━━━ Entries supplied ━━━

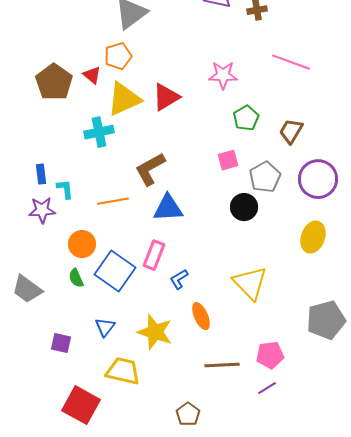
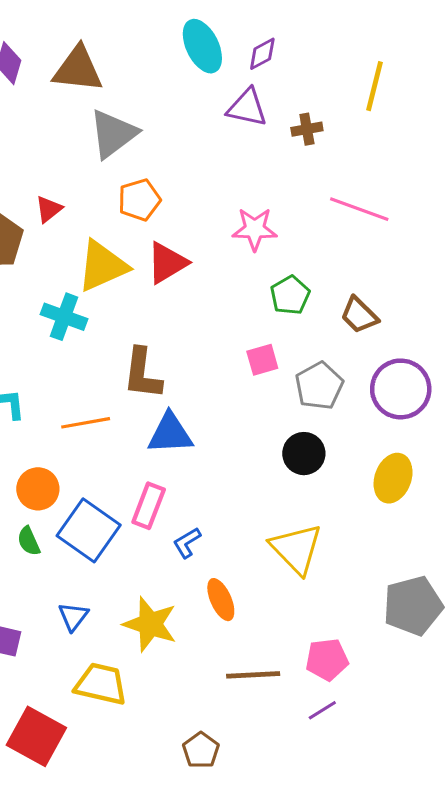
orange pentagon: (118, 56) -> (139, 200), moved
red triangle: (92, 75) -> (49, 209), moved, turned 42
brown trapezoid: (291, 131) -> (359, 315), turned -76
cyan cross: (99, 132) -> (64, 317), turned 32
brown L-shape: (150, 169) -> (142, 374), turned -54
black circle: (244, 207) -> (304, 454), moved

━━━
━━━ Entries supplied ━━━

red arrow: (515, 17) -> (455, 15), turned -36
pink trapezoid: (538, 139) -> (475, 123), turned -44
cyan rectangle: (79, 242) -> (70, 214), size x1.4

━━━
━━━ Entries supplied ━━━

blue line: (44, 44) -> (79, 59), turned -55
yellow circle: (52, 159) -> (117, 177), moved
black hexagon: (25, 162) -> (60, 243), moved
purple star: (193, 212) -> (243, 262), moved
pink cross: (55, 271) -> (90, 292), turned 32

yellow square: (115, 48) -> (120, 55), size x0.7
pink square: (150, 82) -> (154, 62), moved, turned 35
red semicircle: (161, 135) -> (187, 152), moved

━━━

[Task statement] There is a line with "purple star: (193, 212) -> (243, 262), moved" and a line with "red semicircle: (161, 135)" above. Copy exactly those two lines and all lines between them, with nothing else.

[Answer for this exercise]
purple star: (193, 212) -> (243, 262), moved
pink cross: (55, 271) -> (90, 292), turned 32

yellow square: (115, 48) -> (120, 55), size x0.7
pink square: (150, 82) -> (154, 62), moved, turned 35
red semicircle: (161, 135) -> (187, 152), moved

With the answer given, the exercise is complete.